[Information shown — start]
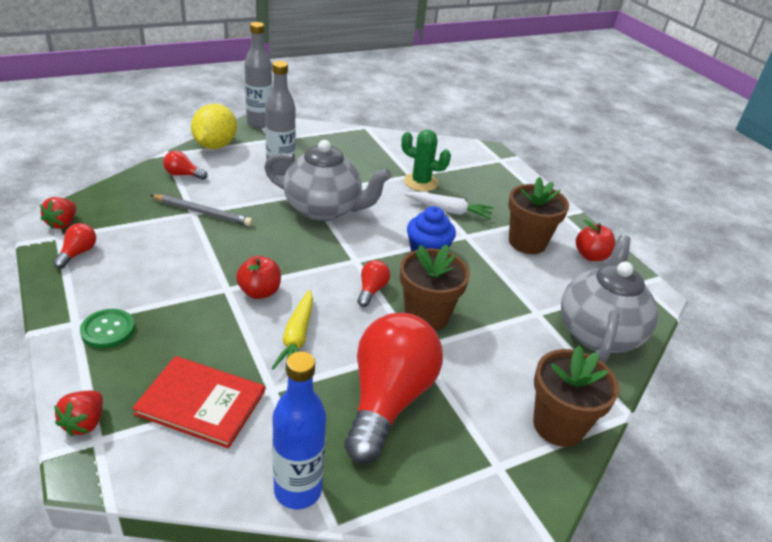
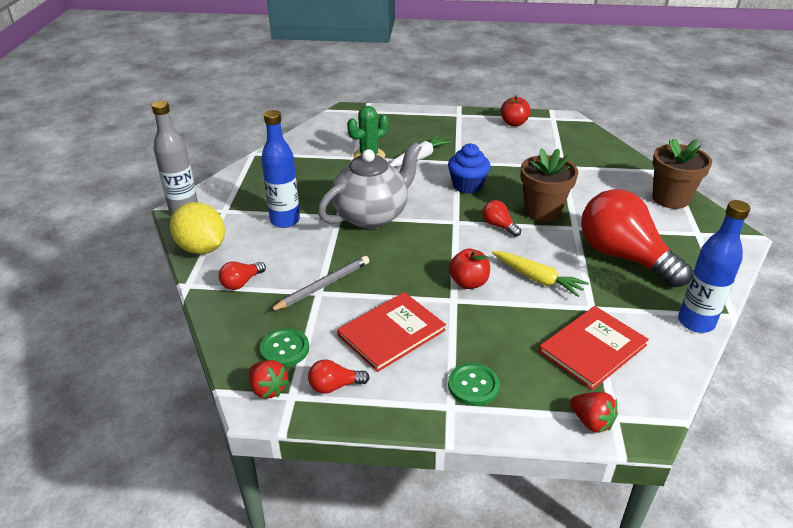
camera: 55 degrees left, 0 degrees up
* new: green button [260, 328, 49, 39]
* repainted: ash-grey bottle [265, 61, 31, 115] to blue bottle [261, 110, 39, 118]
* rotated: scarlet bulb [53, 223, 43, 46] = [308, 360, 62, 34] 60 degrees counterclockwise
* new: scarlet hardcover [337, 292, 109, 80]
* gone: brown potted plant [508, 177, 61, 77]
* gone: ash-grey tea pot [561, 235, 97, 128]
[Information shown — finish]
• [Task item]:
Look for the string "scarlet" in the records, and copy every line where it is found.

• [Exercise solution]:
* rotated: scarlet bulb [53, 223, 43, 46] = [308, 360, 62, 34] 60 degrees counterclockwise
* new: scarlet hardcover [337, 292, 109, 80]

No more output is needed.